* [Problem to solve] The expected output is the line bearing "removed | TurquoiseSpectacles" followed by all remaining lines of the records, each restated word for word.

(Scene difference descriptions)

########################################

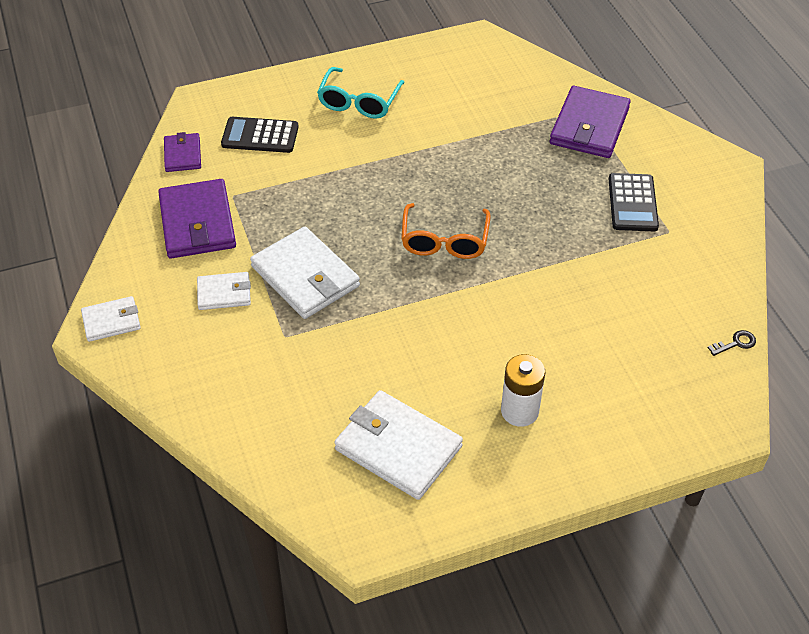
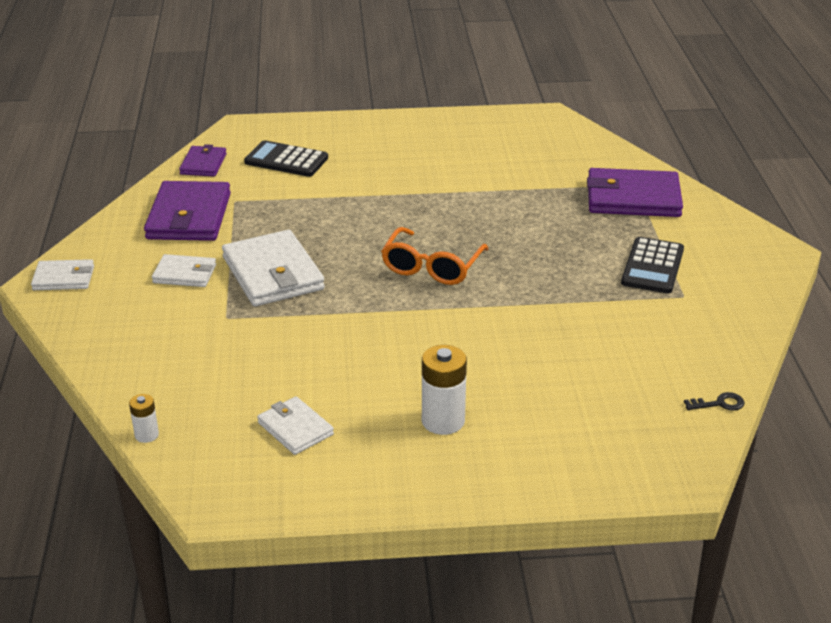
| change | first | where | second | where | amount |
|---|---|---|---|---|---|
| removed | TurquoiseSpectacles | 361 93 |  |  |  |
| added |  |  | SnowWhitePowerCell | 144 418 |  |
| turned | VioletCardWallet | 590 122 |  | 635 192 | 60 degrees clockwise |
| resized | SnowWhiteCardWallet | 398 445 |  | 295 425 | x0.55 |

########################################

* [The completed task]
| removed | TurquoiseSpectacles | 361 93 |  |  |  |
| added |  |  | SnowWhitePowerCell | 144 418 |  |
| turned | VioletCardWallet | 590 122 |  | 635 192 | 60 degrees clockwise |
| resized | SnowWhiteCardWallet | 398 445 |  | 295 425 | x0.55 |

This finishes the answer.